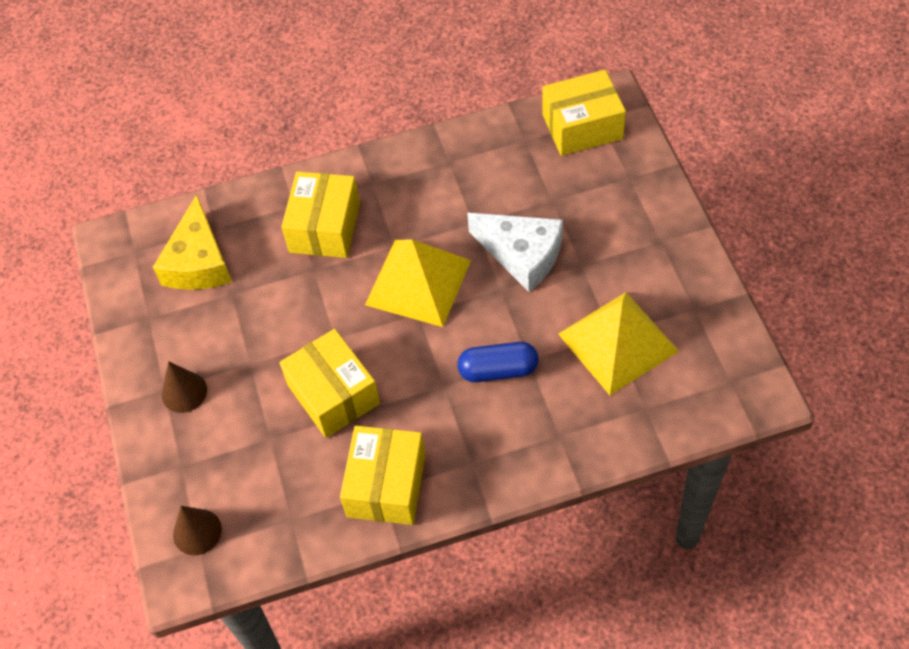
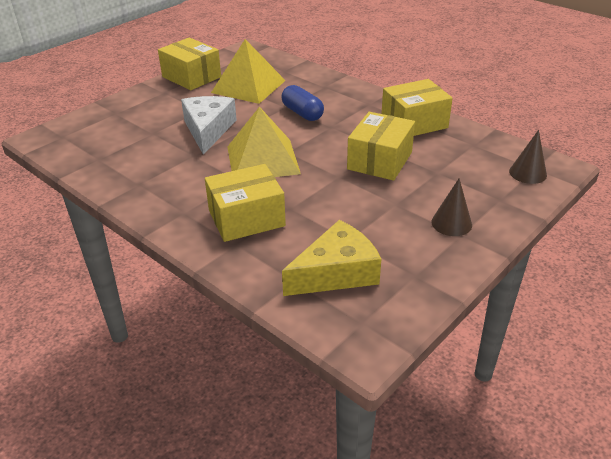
camera: 125 degrees left, 20 degrees down
yellow box [542,70,626,156] -> yellow box moved to [158,37,221,90]

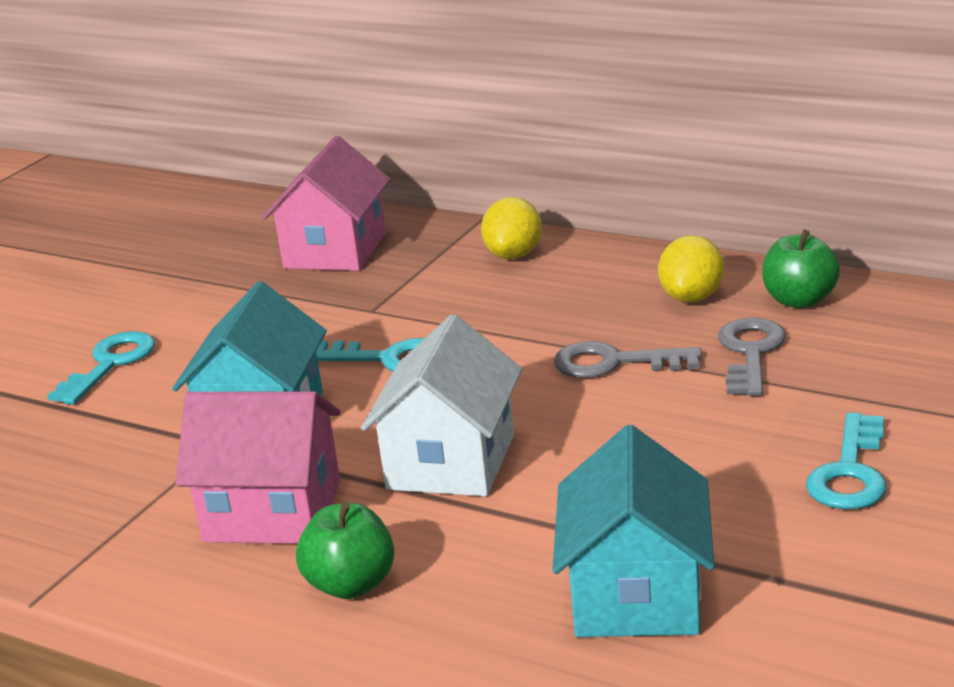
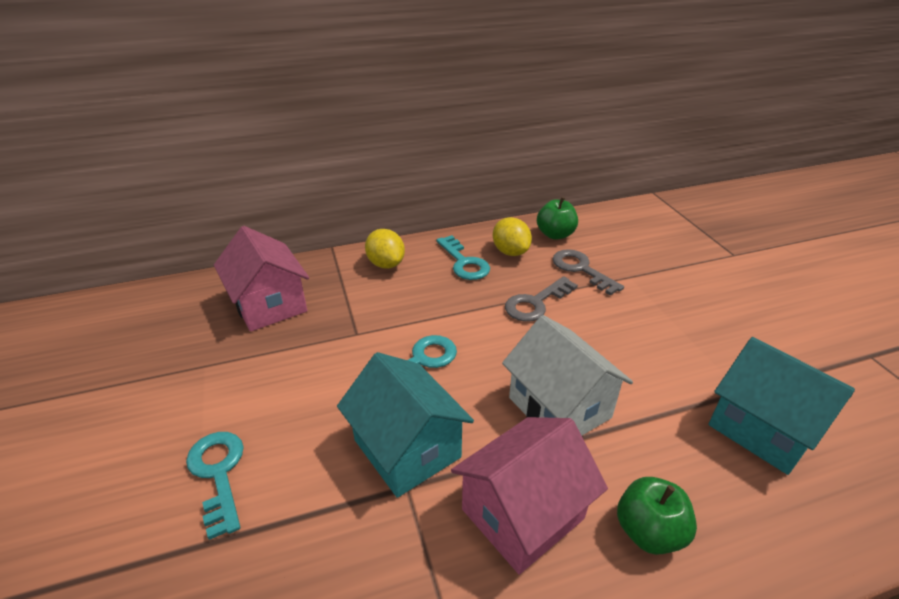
camera: 50 degrees left, 10 degrees up
turquoise key [806,413,887,509] -> turquoise key moved to [437,235,490,280]

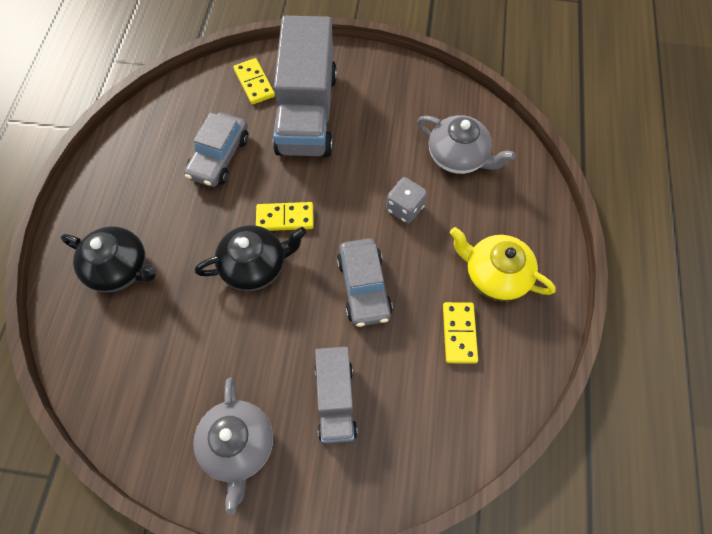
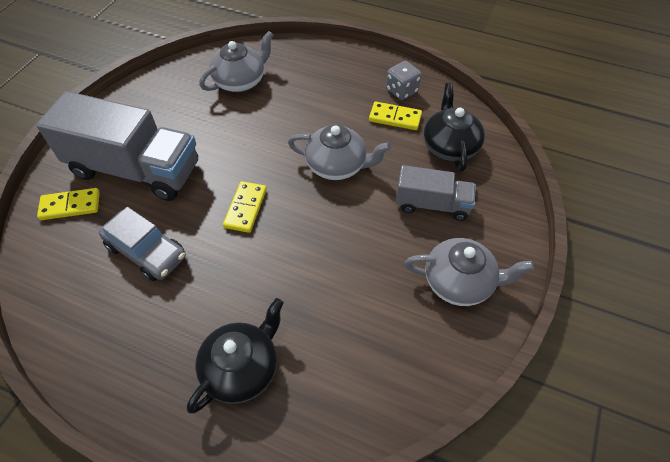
camera: 75 degrees left, 10 degrees down
black teapot [195,225,307,291] -> black teapot moved to [424,83,485,172]
grey car [337,238,393,327] -> grey teapot [288,125,391,180]
grey dice [386,177,427,223] -> grey dice moved to [386,61,421,100]
yellow teapot [450,227,556,301] -> none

----

*Exercise goal*
Transcribe all records verbatim and omit each image.

*Completed exercise*
camera: 125 degrees left, 20 degrees down
yellow box [542,70,626,156] -> yellow box moved to [158,37,221,90]

camera: 50 degrees left, 10 degrees up
turquoise key [806,413,887,509] -> turquoise key moved to [437,235,490,280]

camera: 75 degrees left, 10 degrees down
black teapot [195,225,307,291] -> black teapot moved to [424,83,485,172]
grey car [337,238,393,327] -> grey teapot [288,125,391,180]
grey dice [386,177,427,223] -> grey dice moved to [386,61,421,100]
yellow teapot [450,227,556,301] -> none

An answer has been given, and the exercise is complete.